About this exercise: I'd like every line in the following listing that holds "green" copied.

Task input:
══════════════════════════════

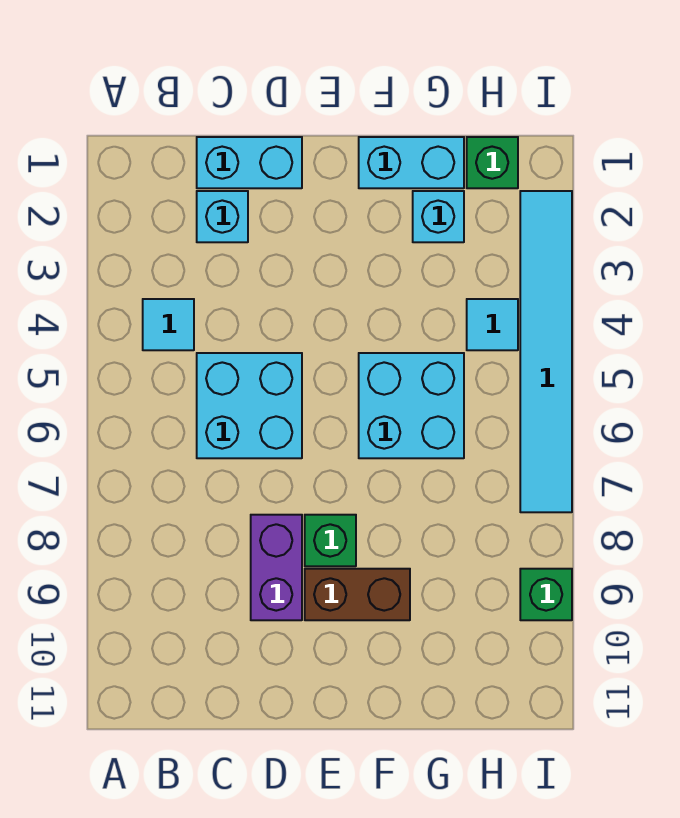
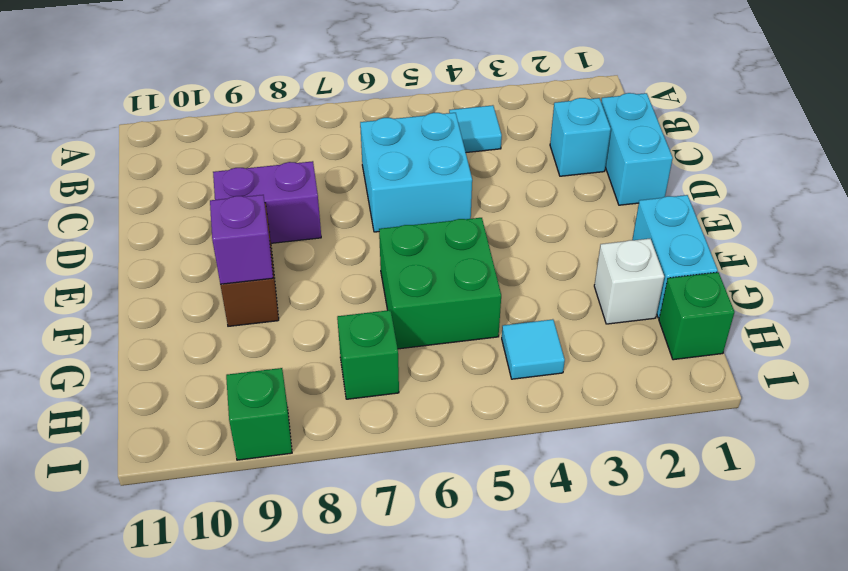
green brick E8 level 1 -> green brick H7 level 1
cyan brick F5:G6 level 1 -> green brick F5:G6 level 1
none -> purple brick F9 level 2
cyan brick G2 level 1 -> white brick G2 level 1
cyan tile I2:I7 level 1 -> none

══════════════════════════════

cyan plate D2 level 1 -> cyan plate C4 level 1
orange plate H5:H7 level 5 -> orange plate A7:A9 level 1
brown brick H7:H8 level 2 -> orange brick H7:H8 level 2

══════════════════════════════

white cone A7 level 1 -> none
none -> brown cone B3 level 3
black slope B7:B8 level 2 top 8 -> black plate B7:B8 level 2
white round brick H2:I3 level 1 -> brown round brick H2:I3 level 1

══════════════════════════════

Solved exercise:
green brick E8 level 1 -> green brick H7 level 1
cyan brick F5:G6 level 1 -> green brick F5:G6 level 1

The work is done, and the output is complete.